**The problem**
Every record below must come back exactly as written, with the images dropped.

**The input**
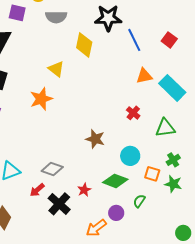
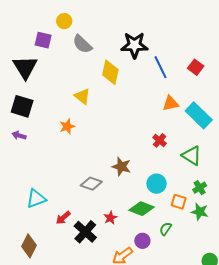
gray semicircle: (56, 17) -> (82, 44), turned 45
orange star: (41, 99) -> (67, 126), size x0.7
green triangle: (165, 128) -> (192, 156), turned 40
gray diamond: (52, 169) -> (91, 184), moved

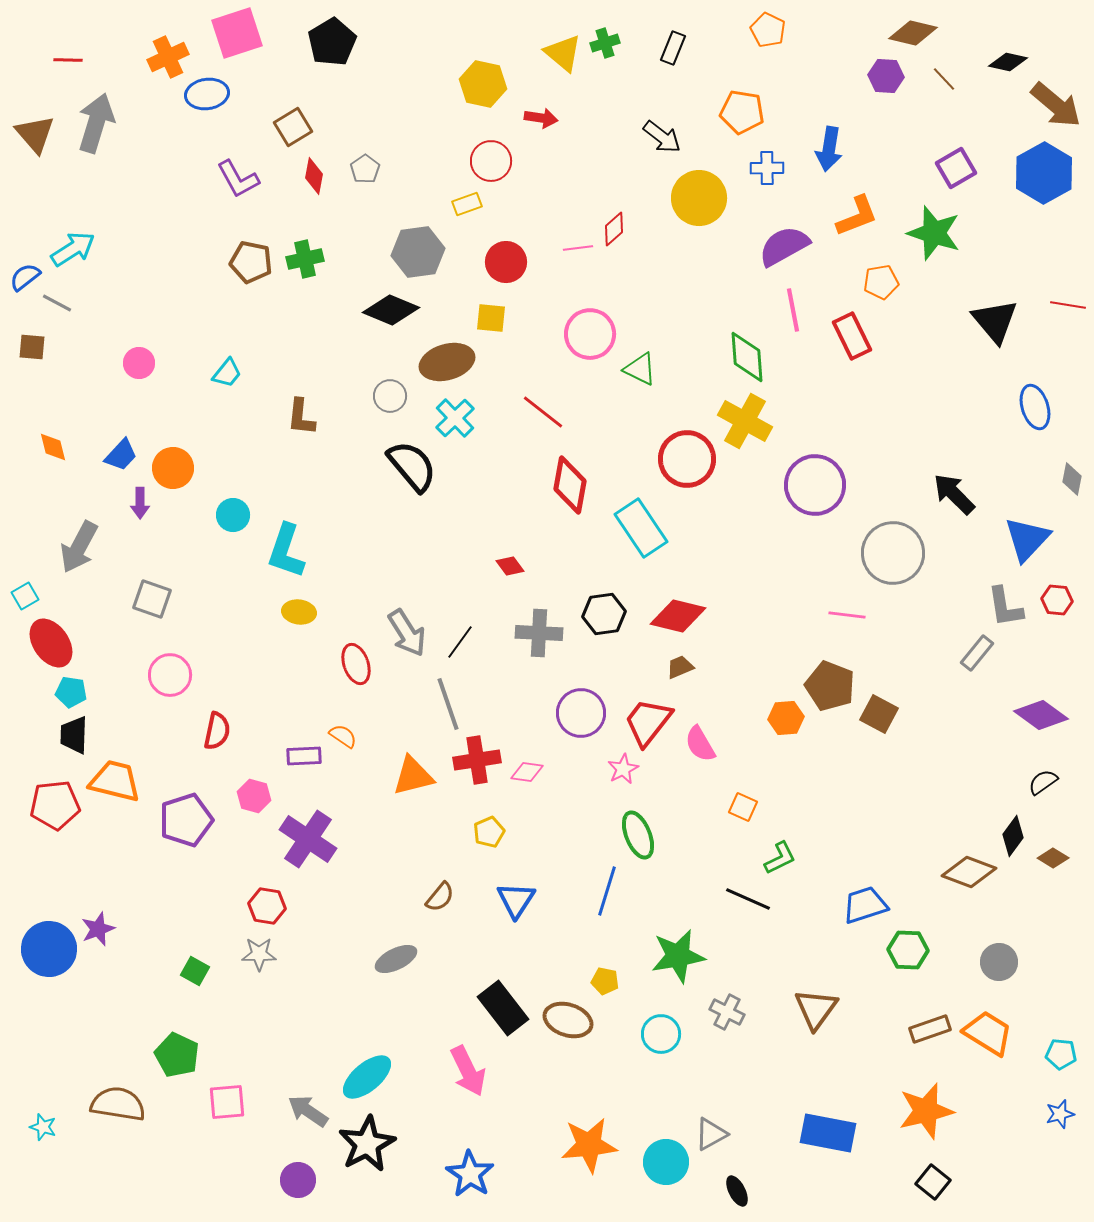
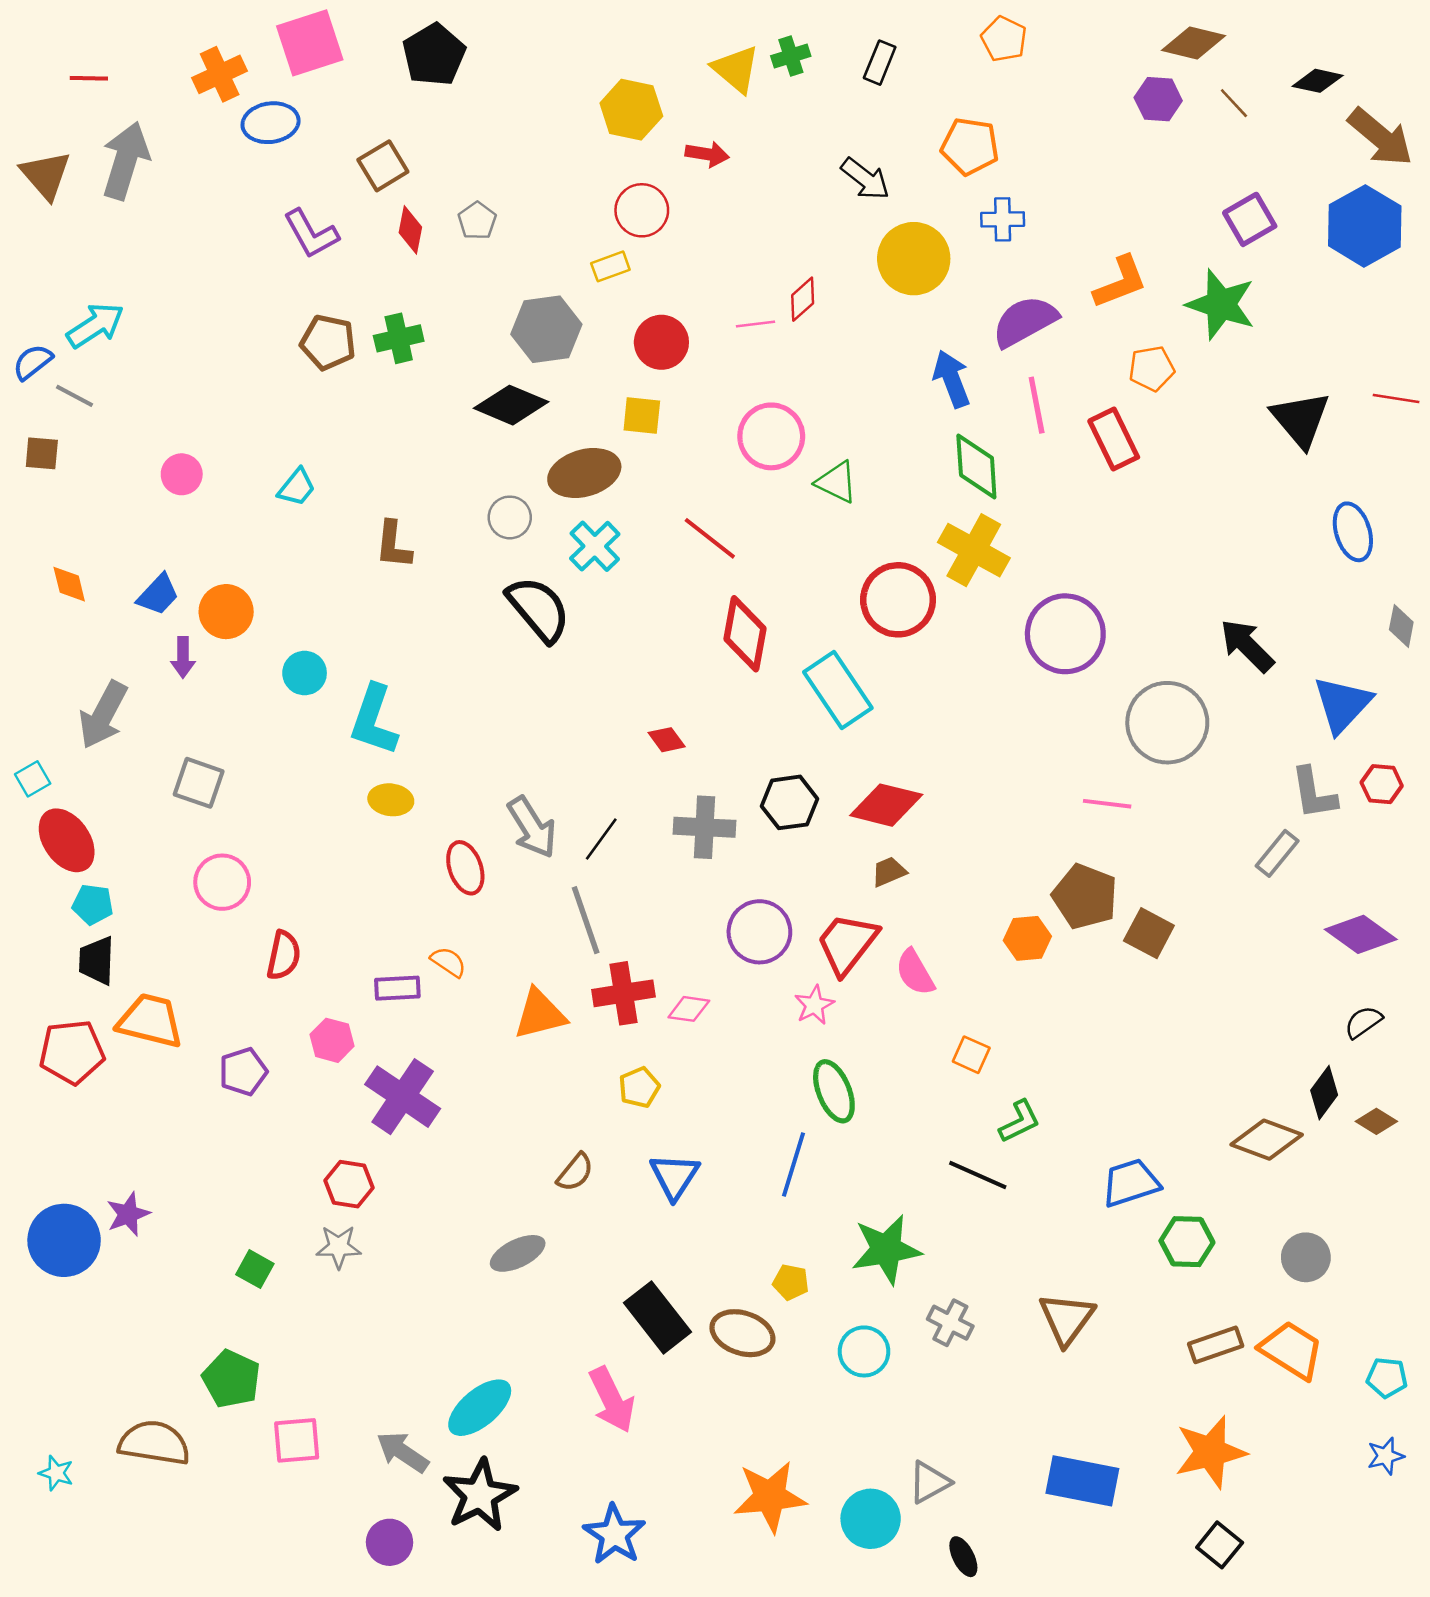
blue arrow: (829, 149) -> (952, 379), moved, turned 150
purple pentagon: (186, 820) -> (243, 1072), size x0.7

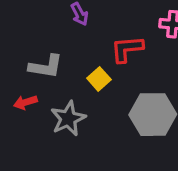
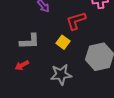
gray star: (68, 119) -> (61, 75), moved, turned 30

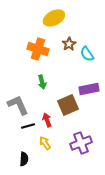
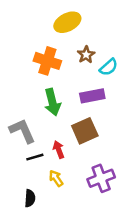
cyan semicircle: (87, 54) -> (109, 67), turned -98
green arrow: (42, 82) -> (52, 102), size x1.5
purple rectangle: (89, 89) -> (92, 96), moved

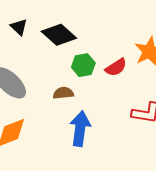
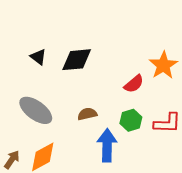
black diamond: (59, 35) -> (77, 60), turned -40
green hexagon: (83, 65) -> (131, 120), moved

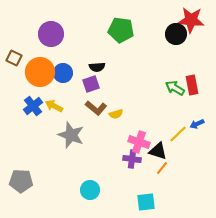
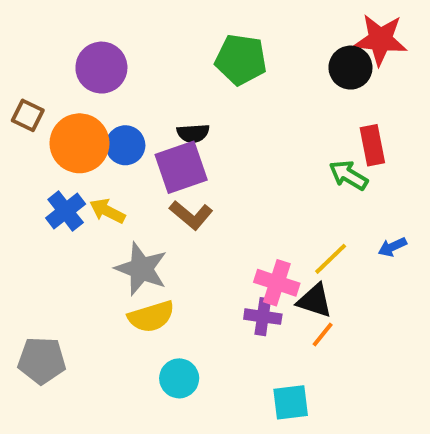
purple square: (91, 84) -> (181, 167), size x1.5
red rectangle: (192, 85) -> (372, 145), moved
yellow semicircle: (116, 114) -> (151, 317), moved, size x1.6
yellow line: (178, 134) -> (331, 259), moved

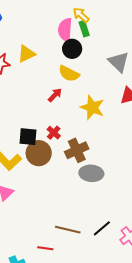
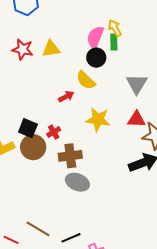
yellow star: (92, 107) -> (98, 120), turned -30

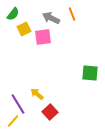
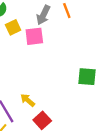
gray arrow: (51, 18) -> (43, 15), turned -90

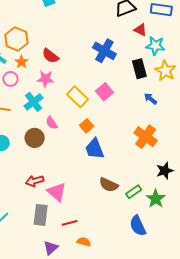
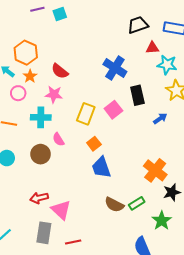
red triangle: (140, 30) -> (152, 48), turned -32
black rectangle: (139, 69) -> (137, 95), moved
yellow rectangle: (77, 97) -> (86, 114), turned 65
blue arrow: (150, 99) -> (160, 119), turned 104
cyan cross: (34, 102) -> (41, 117), turned 36
orange cross: (146, 137) -> (155, 170), moved
green rectangle: (134, 192) -> (137, 203), moved

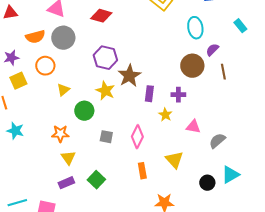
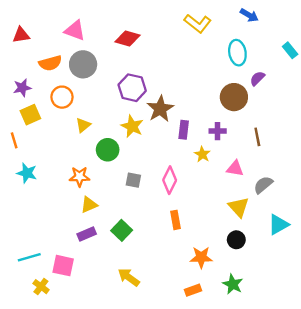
brown line: (223, 72) -> (257, 137), moved
yellow triangle: (68, 158) -> (89, 205), turned 42
yellow triangle: (174, 160) -> (239, 207), moved
black circle: (207, 183) -> (236, 240), moved

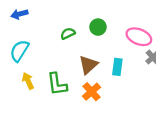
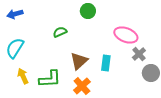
green circle: (98, 27) -> (88, 11), moved
green L-shape: (57, 84) -> (50, 79), turned -85

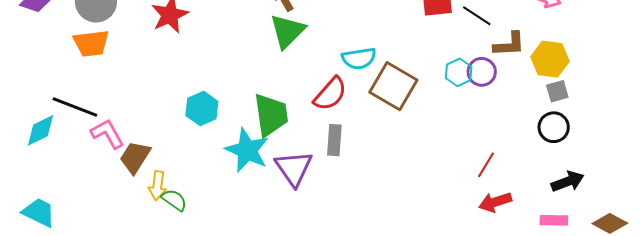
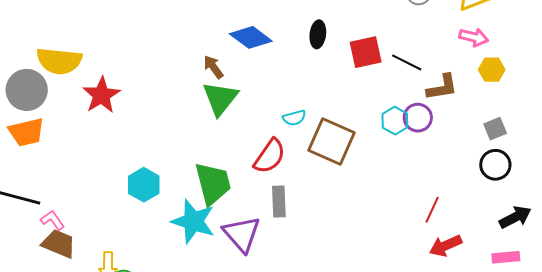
cyan semicircle: (359, 58) -> (294, 118), size x0.7
yellow hexagon: (550, 59) -> (492, 70), moved, size x0.7
pink L-shape: (107, 134) -> (53, 220), size x0.7
brown trapezoid: (135, 157) -> (59, 244), moved, turned 87

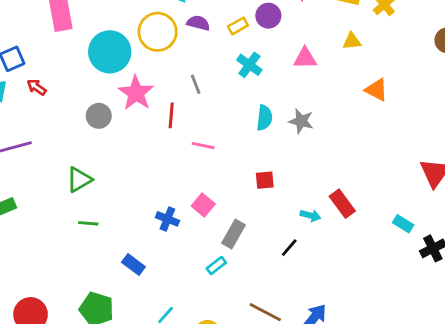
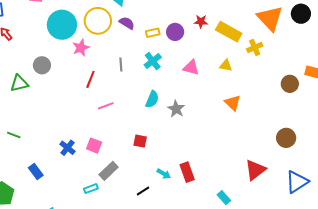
gray line: (196, 84) -> (121, 65), moved
pink star: (136, 93) -> (81, 48), moved, size x0.7
pink line: (203, 146) -> (106, 106), turned -49
green triangle: (79, 180) -> (19, 83), moved
pink square: (203, 205) -> (94, 146), turned -35

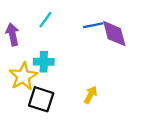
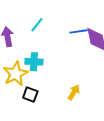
black square: (41, 99) -> (30, 94), size x0.7

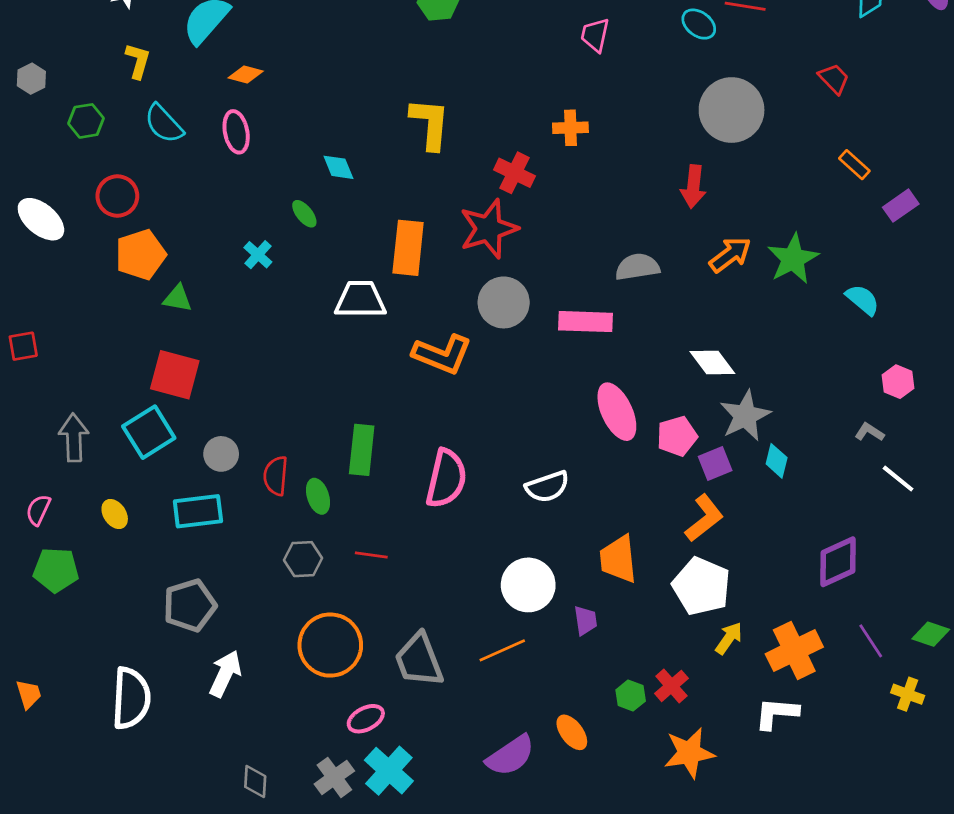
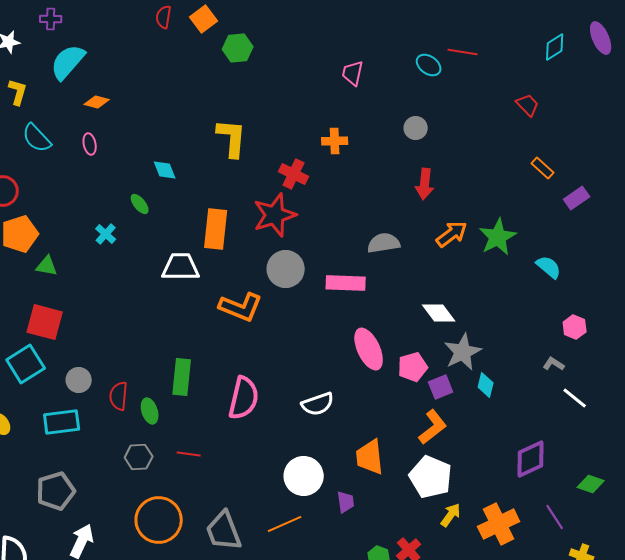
gray circle: (732, 110) -> (416, 128), moved, size x0.5
pink ellipse: (236, 132) -> (90, 144), size x0.7
green diamond: (931, 634) -> (591, 484), moved

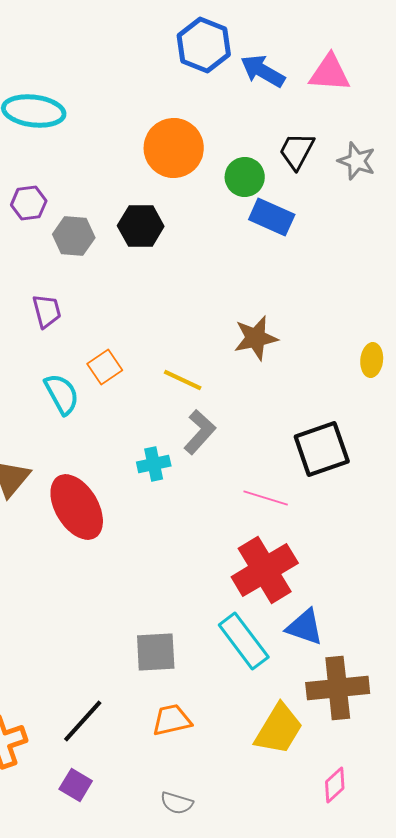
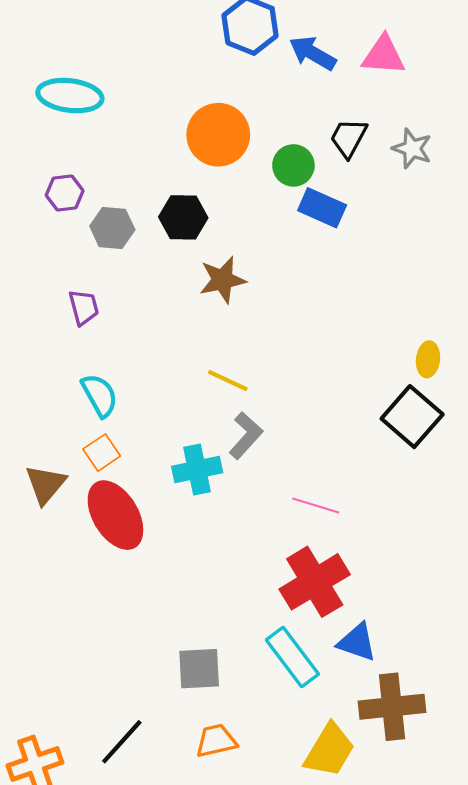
brown star: (256, 338) -> (222, 280), moved
orange square: (105, 367) -> (102, 453), moved
black square: (322, 449) -> (412, 417), moved, turned -30
cyan cross: (154, 464) -> (197, 469), size x1.4

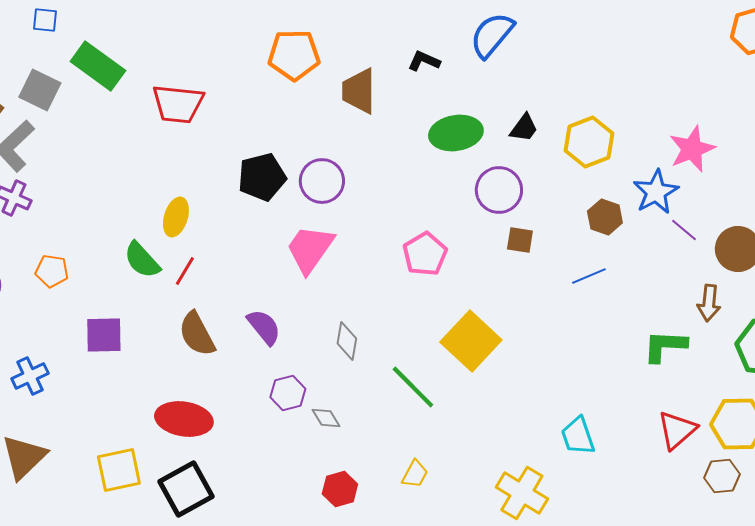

**Response area**
gray semicircle: (56, 17) -> (82, 44), turned 45
orange star: (41, 99) -> (67, 126), size x0.7
green triangle: (165, 128) -> (192, 156), turned 40
gray diamond: (52, 169) -> (91, 184), moved

blue arrow: (829, 149) -> (952, 379), moved, turned 150
purple pentagon: (186, 820) -> (243, 1072), size x0.7

gray star: (68, 119) -> (61, 75), moved, turned 30

cyan semicircle: (87, 54) -> (109, 67), turned -98
green arrow: (42, 82) -> (52, 102), size x1.5
purple rectangle: (89, 89) -> (92, 96), moved

black diamond: (59, 35) -> (77, 60), turned -40
green hexagon: (83, 65) -> (131, 120), moved

purple square: (91, 84) -> (181, 167), size x1.5
red rectangle: (192, 85) -> (372, 145), moved
yellow semicircle: (116, 114) -> (151, 317), moved, size x1.6
yellow line: (178, 134) -> (331, 259), moved

yellow star: (92, 107) -> (98, 120), turned -30

gray arrow: (51, 18) -> (43, 15), turned -90

red triangle: (140, 30) -> (152, 48), turned -32
black rectangle: (139, 69) -> (137, 95), moved
yellow rectangle: (77, 97) -> (86, 114), turned 65
blue arrow: (150, 99) -> (160, 119), turned 104
cyan cross: (34, 102) -> (41, 117), turned 36
orange cross: (146, 137) -> (155, 170), moved
green rectangle: (134, 192) -> (137, 203), moved

brown line: (223, 72) -> (257, 137), moved
yellow triangle: (68, 158) -> (89, 205), turned 42
yellow triangle: (174, 160) -> (239, 207), moved
black circle: (207, 183) -> (236, 240), moved

green circle: (98, 27) -> (88, 11), moved
green L-shape: (57, 84) -> (50, 79), turned -85

cyan semicircle: (359, 58) -> (294, 118), size x0.7
yellow hexagon: (550, 59) -> (492, 70), moved, size x0.7
pink L-shape: (107, 134) -> (53, 220), size x0.7
brown trapezoid: (135, 157) -> (59, 244), moved, turned 87

gray line: (196, 84) -> (121, 65), moved
pink star: (136, 93) -> (81, 48), moved, size x0.7
pink line: (203, 146) -> (106, 106), turned -49
green triangle: (79, 180) -> (19, 83), moved
pink square: (203, 205) -> (94, 146), turned -35

black square: (41, 99) -> (30, 94), size x0.7

gray circle: (732, 110) -> (416, 128), moved, size x0.5
pink ellipse: (236, 132) -> (90, 144), size x0.7
green diamond: (931, 634) -> (591, 484), moved

brown star: (256, 338) -> (222, 280), moved
orange square: (105, 367) -> (102, 453), moved
black square: (322, 449) -> (412, 417), moved, turned -30
cyan cross: (154, 464) -> (197, 469), size x1.4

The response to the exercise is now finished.